== Collected data ==

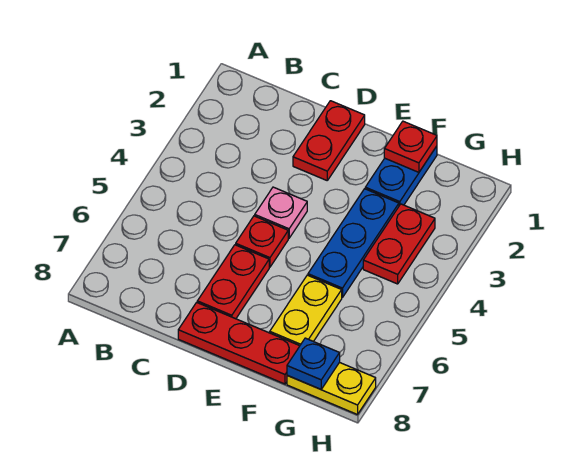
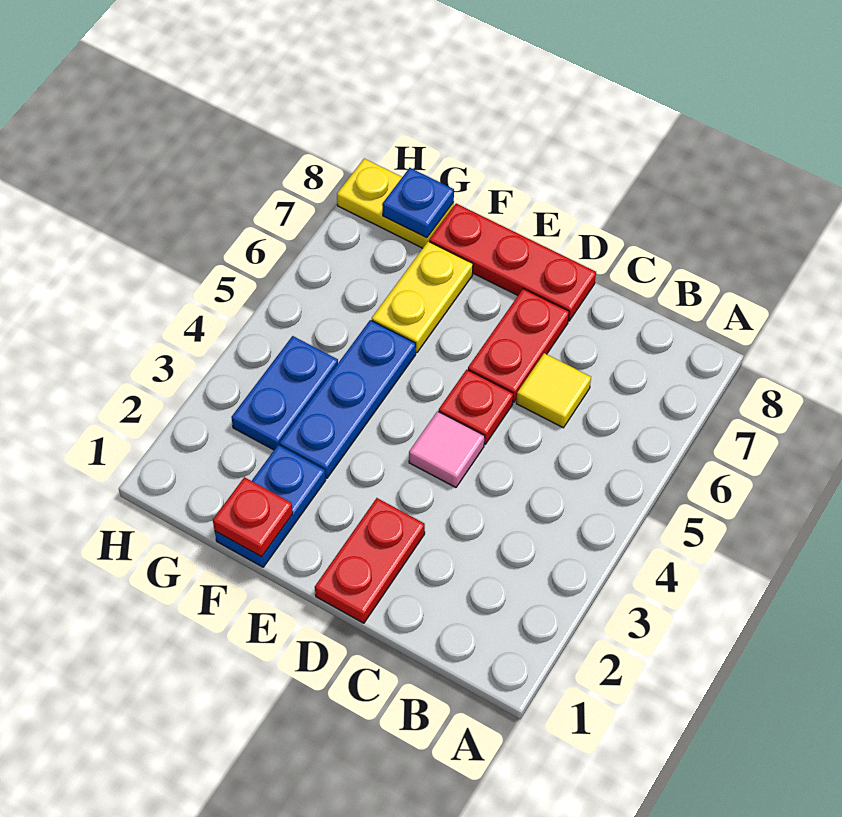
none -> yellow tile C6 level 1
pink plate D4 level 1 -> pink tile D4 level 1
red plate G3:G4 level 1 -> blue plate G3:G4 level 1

===

Instructions for the task:
What lines in the listing include the string "tile"? Copy them out.

Answer space:
none -> yellow tile C6 level 1
pink plate D4 level 1 -> pink tile D4 level 1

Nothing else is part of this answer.